Problem to solve: Your job is to copy every line in the material containing the word "button".

Exercise input:
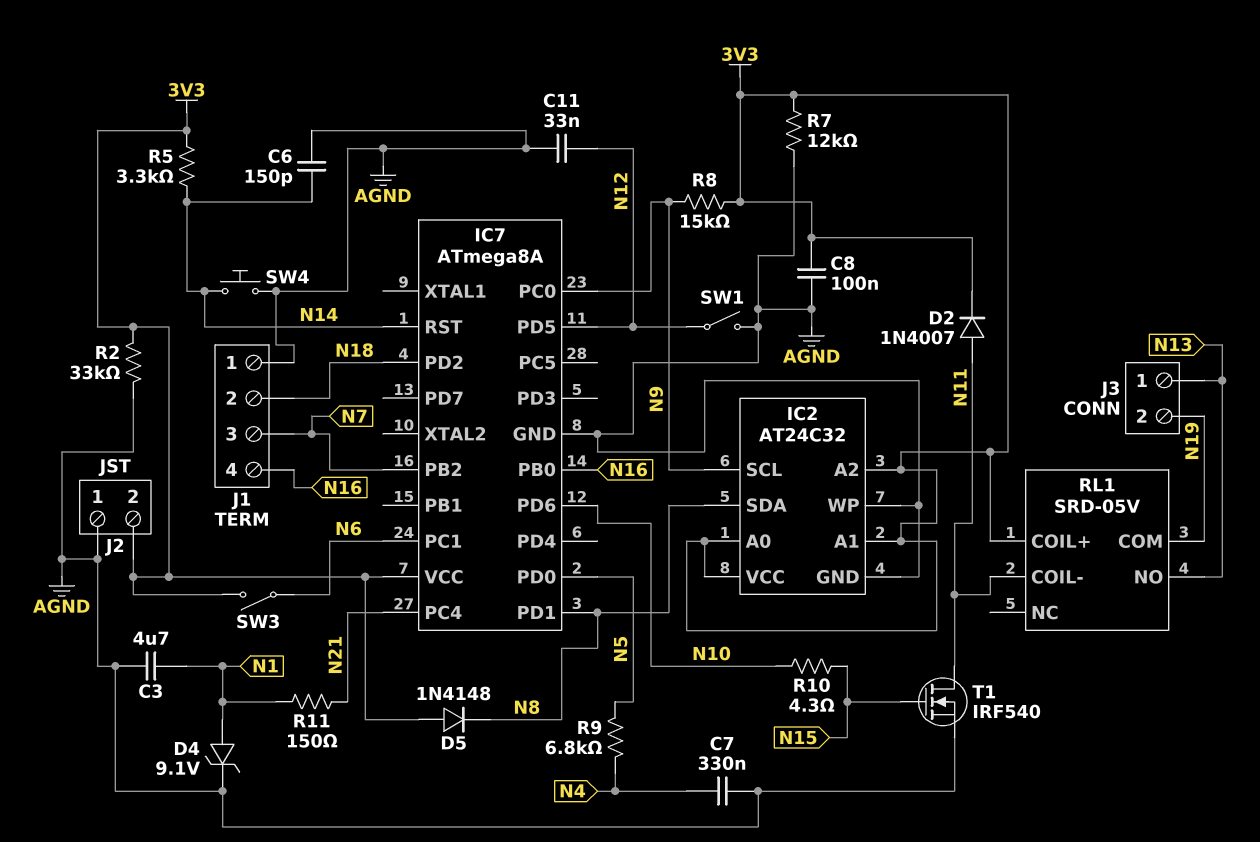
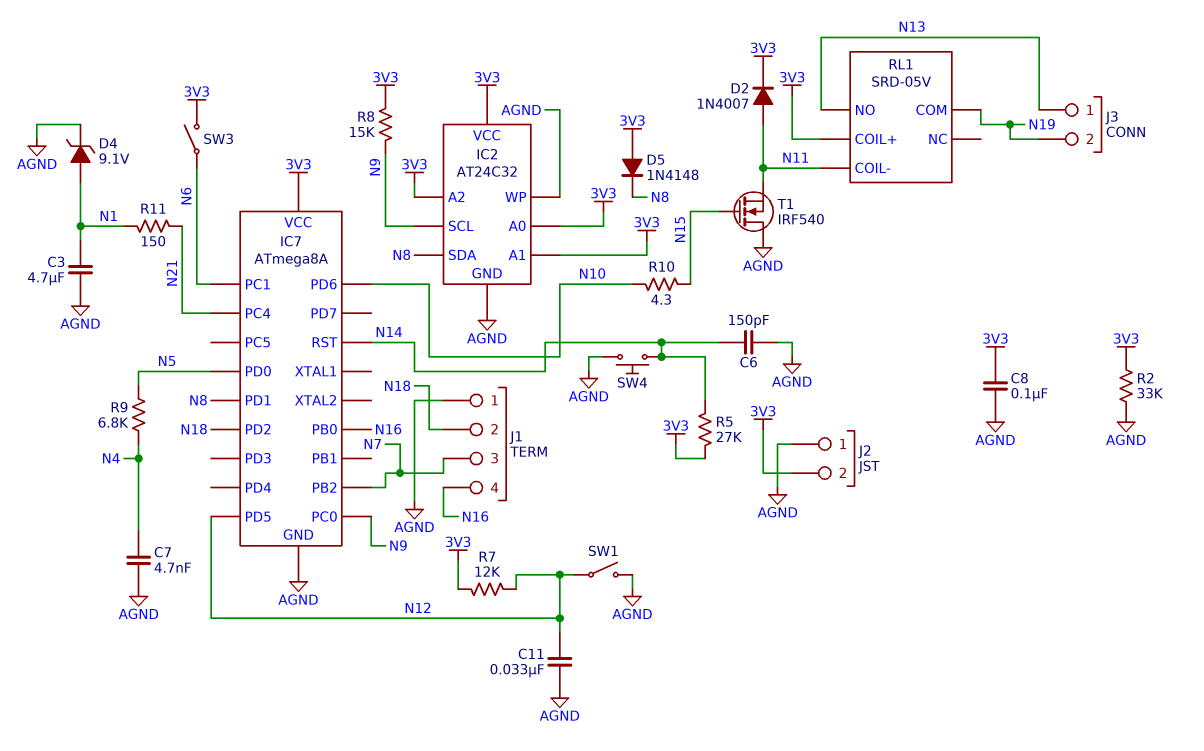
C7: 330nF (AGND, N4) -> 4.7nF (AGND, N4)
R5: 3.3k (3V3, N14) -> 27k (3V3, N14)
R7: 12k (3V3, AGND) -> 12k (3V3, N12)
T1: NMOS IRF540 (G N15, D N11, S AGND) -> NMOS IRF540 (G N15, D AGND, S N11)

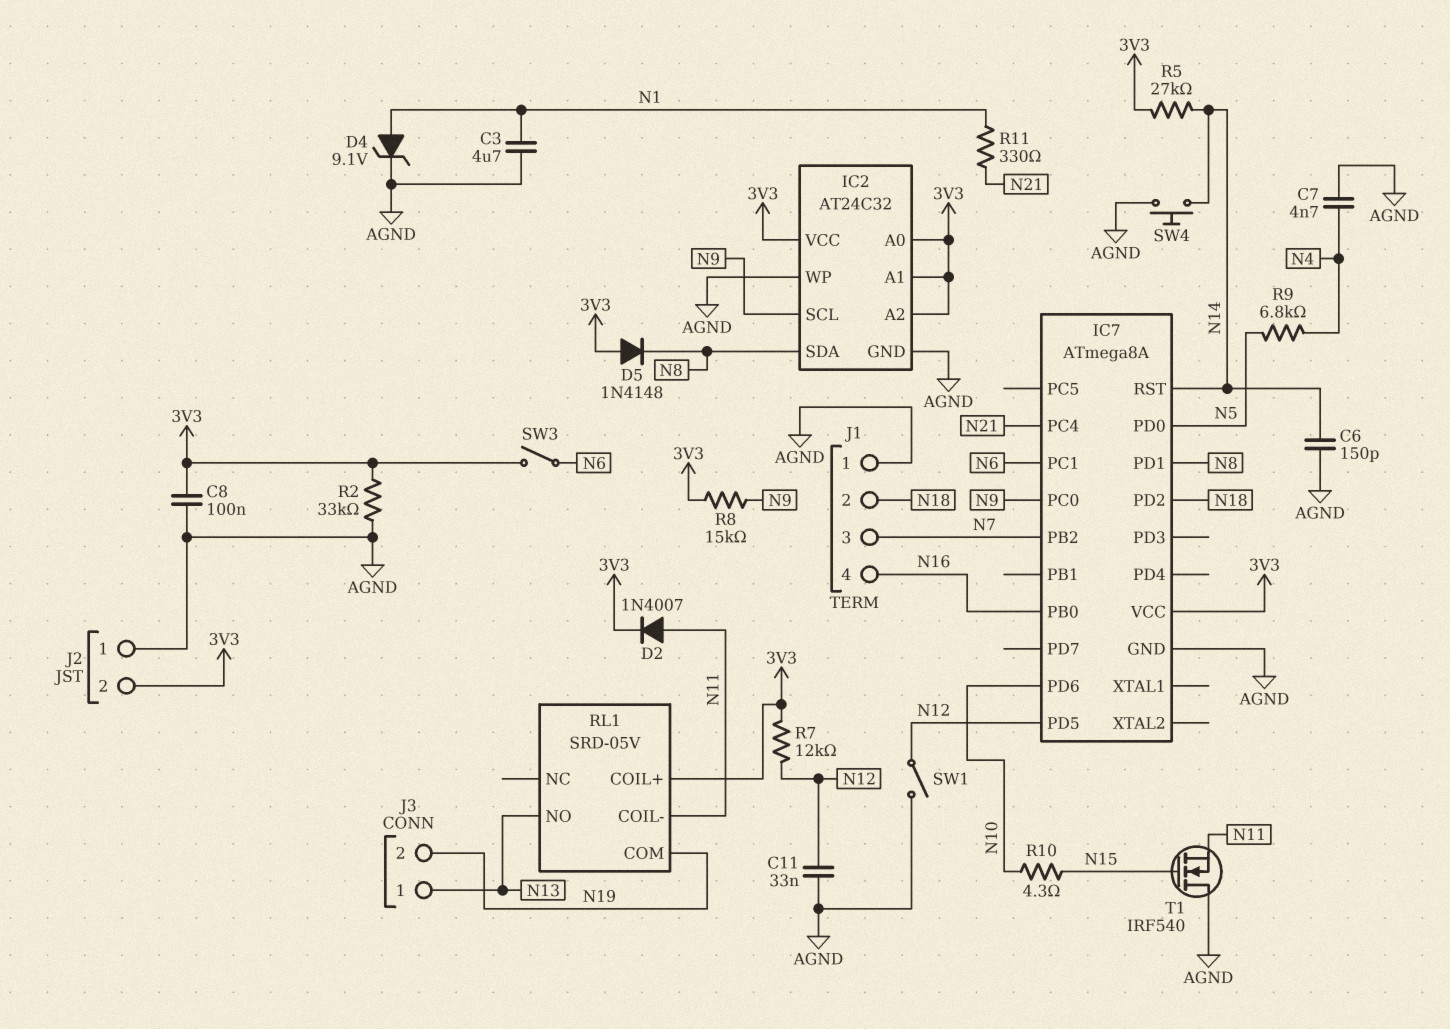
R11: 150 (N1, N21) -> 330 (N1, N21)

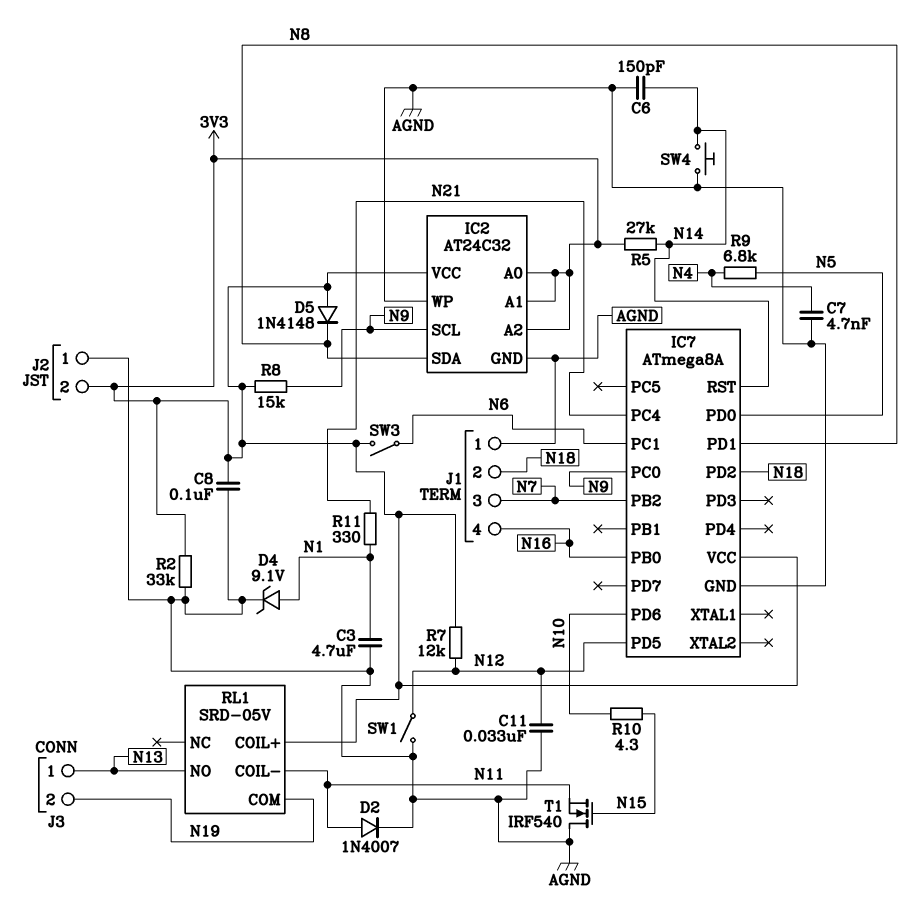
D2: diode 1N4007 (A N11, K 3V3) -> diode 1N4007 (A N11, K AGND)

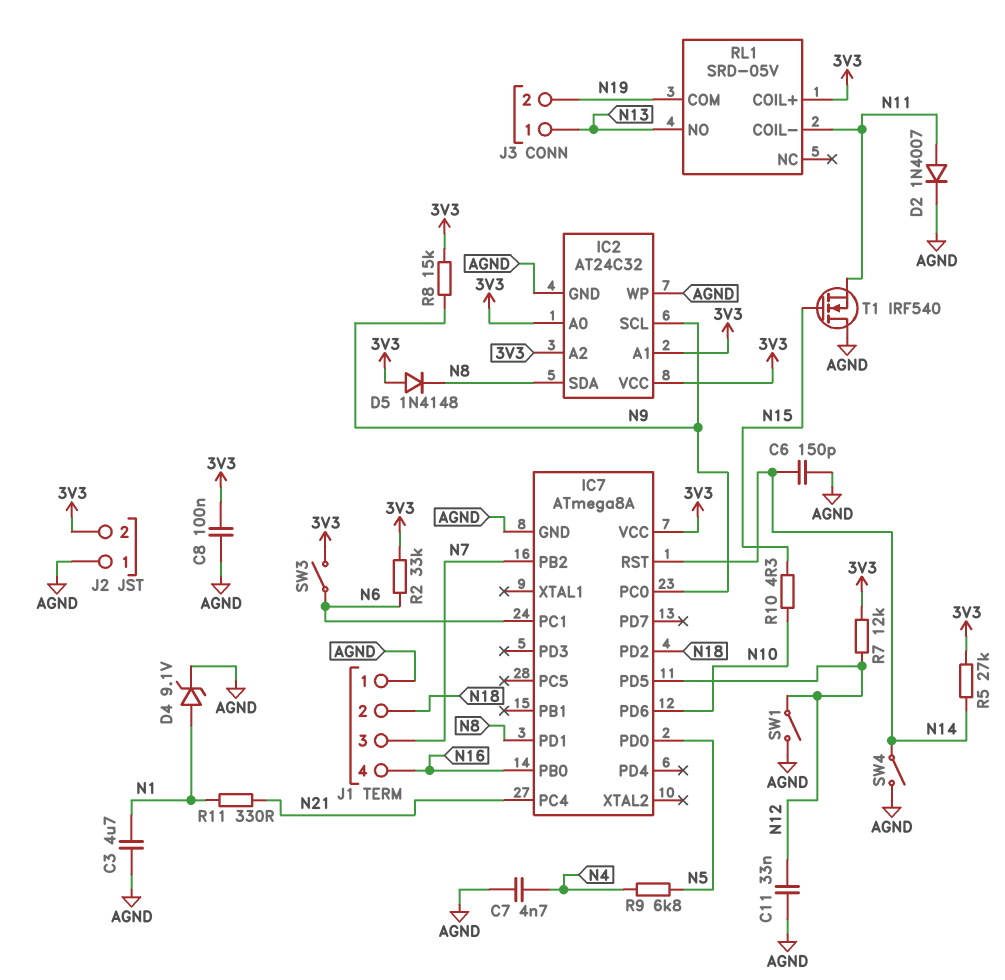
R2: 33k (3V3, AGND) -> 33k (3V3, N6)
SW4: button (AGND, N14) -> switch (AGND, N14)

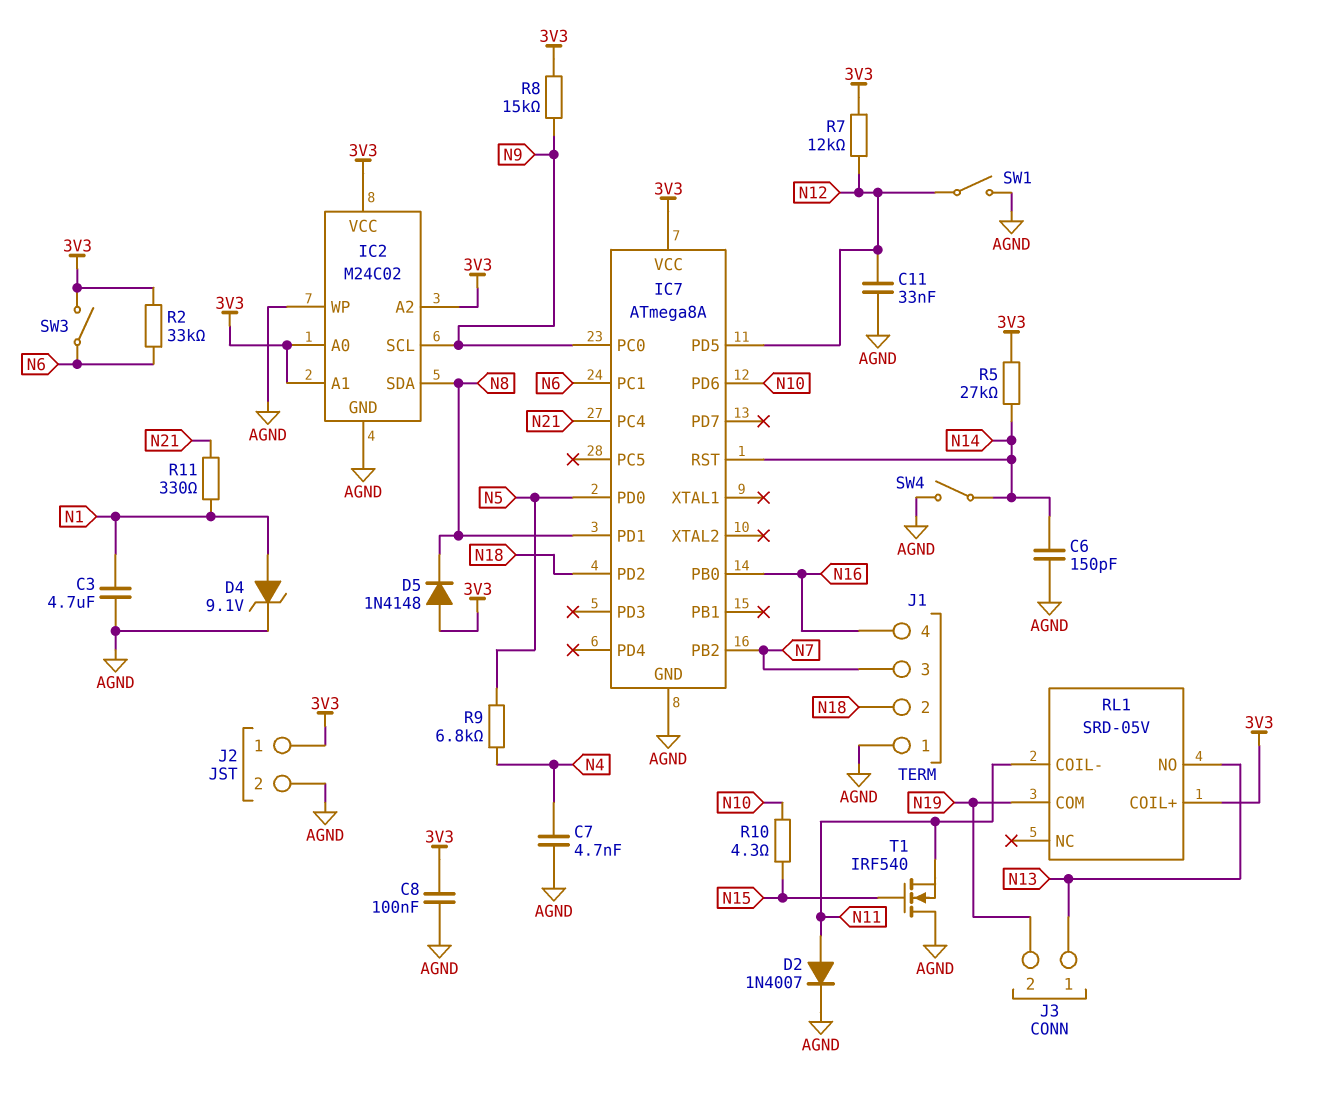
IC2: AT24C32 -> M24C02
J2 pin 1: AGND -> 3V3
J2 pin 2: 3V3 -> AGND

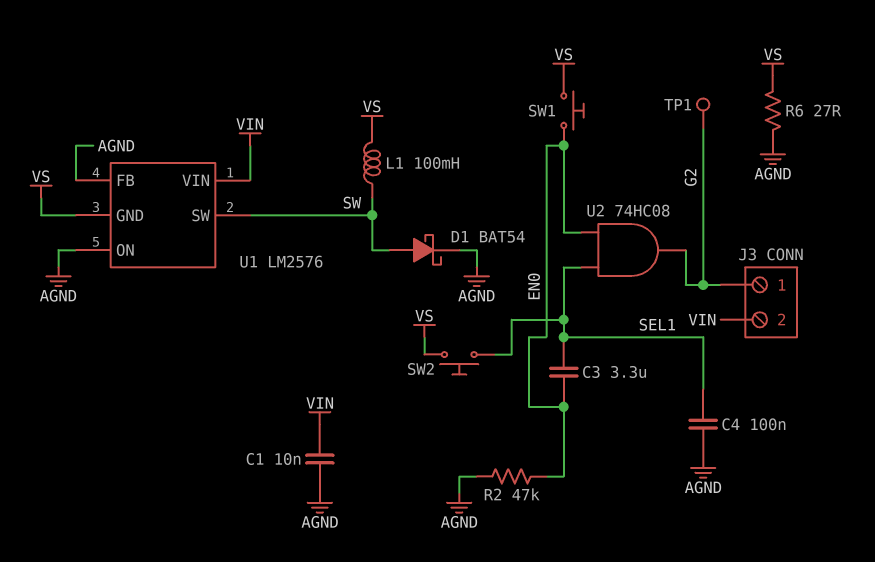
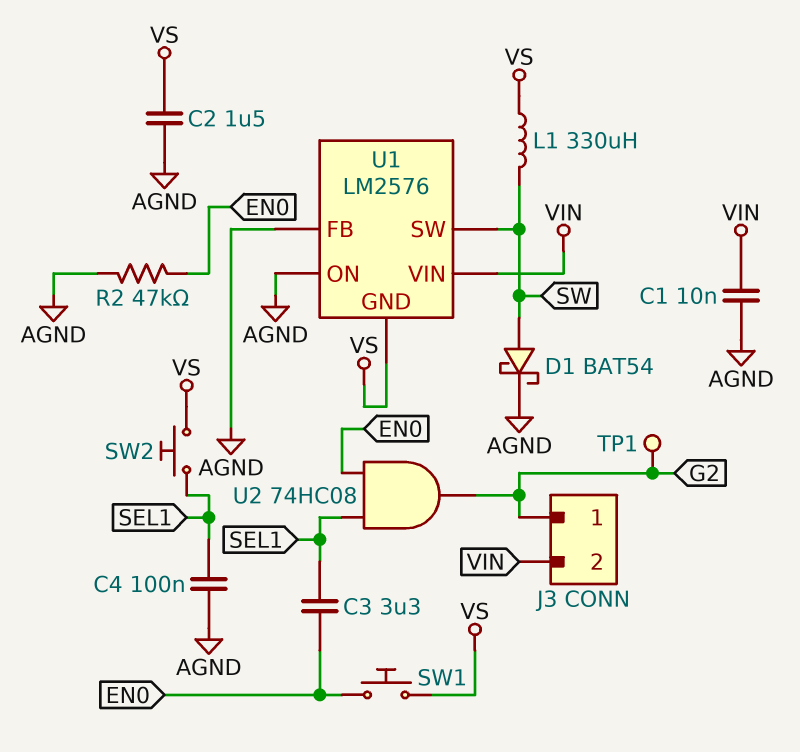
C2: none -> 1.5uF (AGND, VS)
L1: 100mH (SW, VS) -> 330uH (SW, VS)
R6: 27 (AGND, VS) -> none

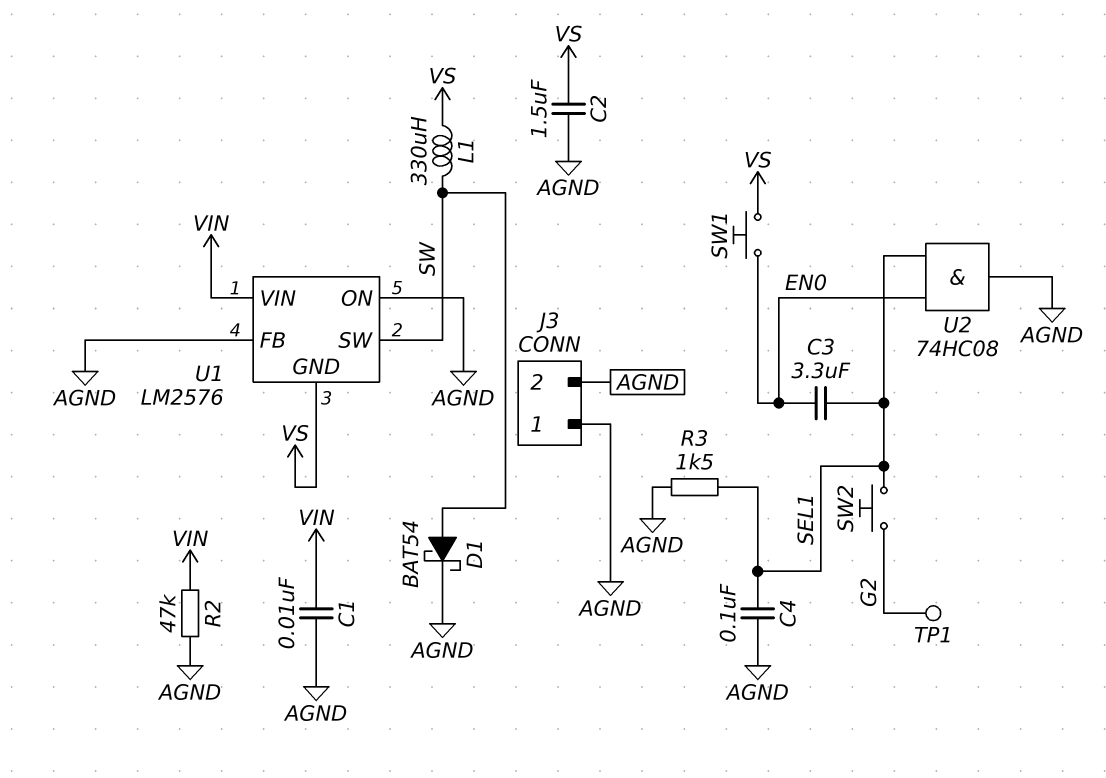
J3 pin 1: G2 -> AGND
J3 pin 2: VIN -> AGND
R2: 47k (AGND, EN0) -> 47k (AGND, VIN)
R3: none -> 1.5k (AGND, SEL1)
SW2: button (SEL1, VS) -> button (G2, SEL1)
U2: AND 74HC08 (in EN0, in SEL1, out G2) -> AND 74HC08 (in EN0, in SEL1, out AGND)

Task result:
SW4: button (AGND, N14) -> switch (AGND, N14)
SW2: button (SEL1, VS) -> button (G2, SEL1)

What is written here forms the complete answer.